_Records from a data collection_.
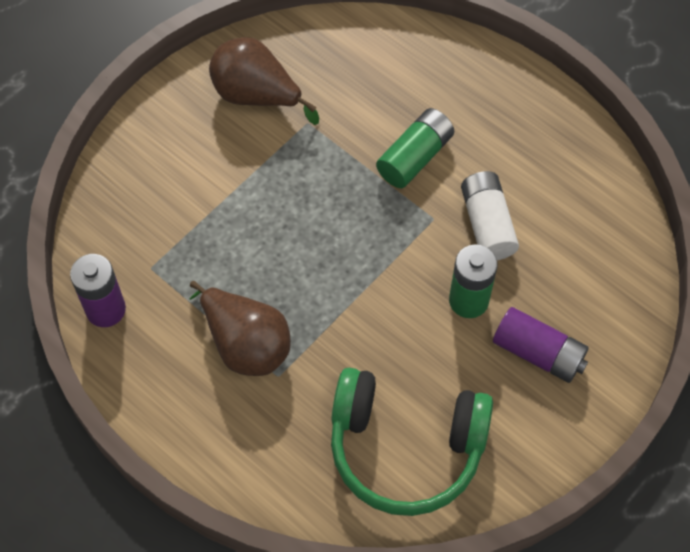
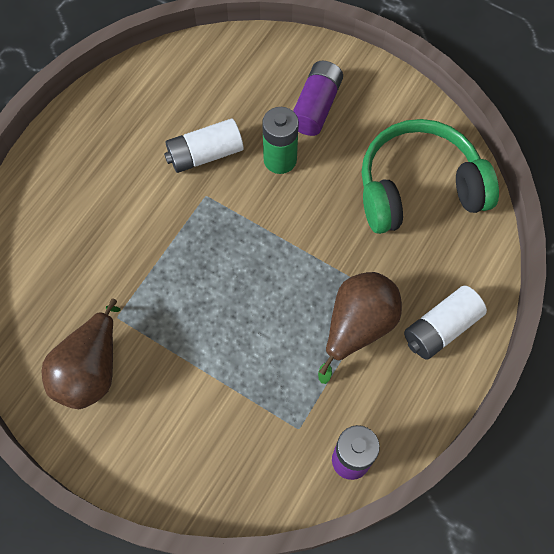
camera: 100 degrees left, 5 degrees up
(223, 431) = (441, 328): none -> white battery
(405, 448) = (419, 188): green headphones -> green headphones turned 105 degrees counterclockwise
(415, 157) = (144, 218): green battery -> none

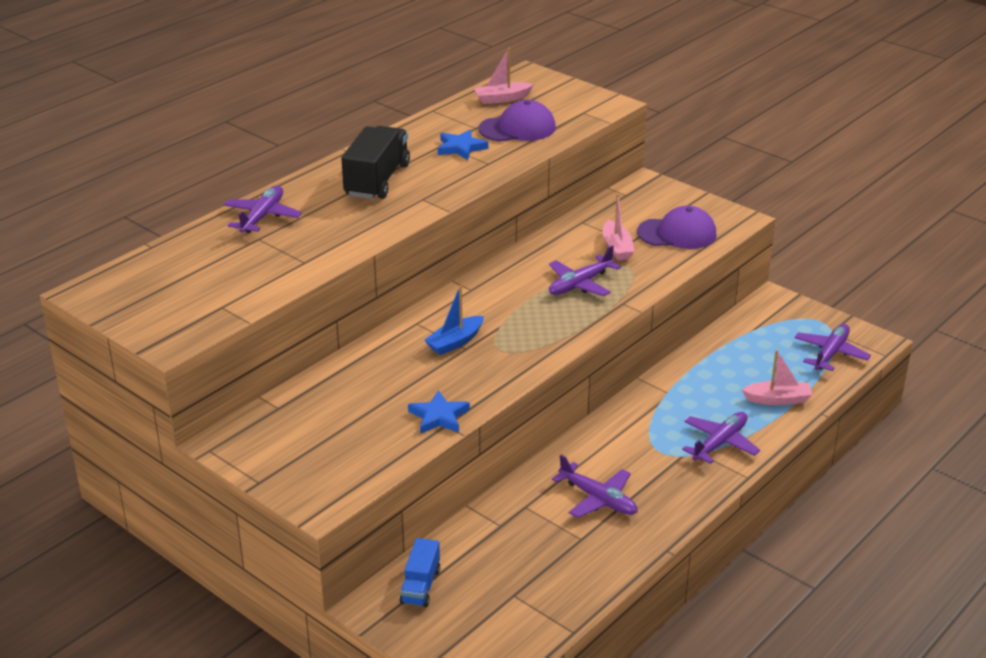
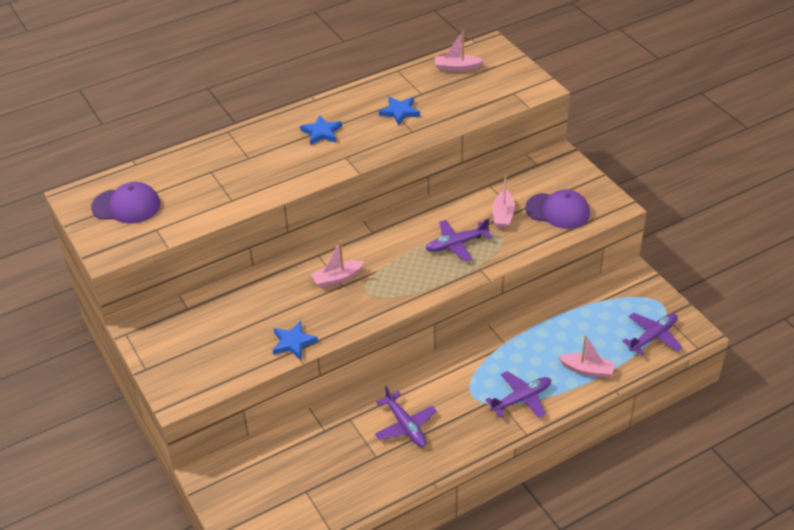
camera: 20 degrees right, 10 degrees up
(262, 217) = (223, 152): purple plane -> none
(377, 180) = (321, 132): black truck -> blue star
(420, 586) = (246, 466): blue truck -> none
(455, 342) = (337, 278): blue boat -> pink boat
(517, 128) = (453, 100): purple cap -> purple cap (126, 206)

_Directions for this task_. Exactly the lines from the one that holds "(420, 586) = (246, 466): blue truck -> none" through the final line of the records above should be written out, and only those.

_Result for this exercise_.
(420, 586) = (246, 466): blue truck -> none
(455, 342) = (337, 278): blue boat -> pink boat
(517, 128) = (453, 100): purple cap -> purple cap (126, 206)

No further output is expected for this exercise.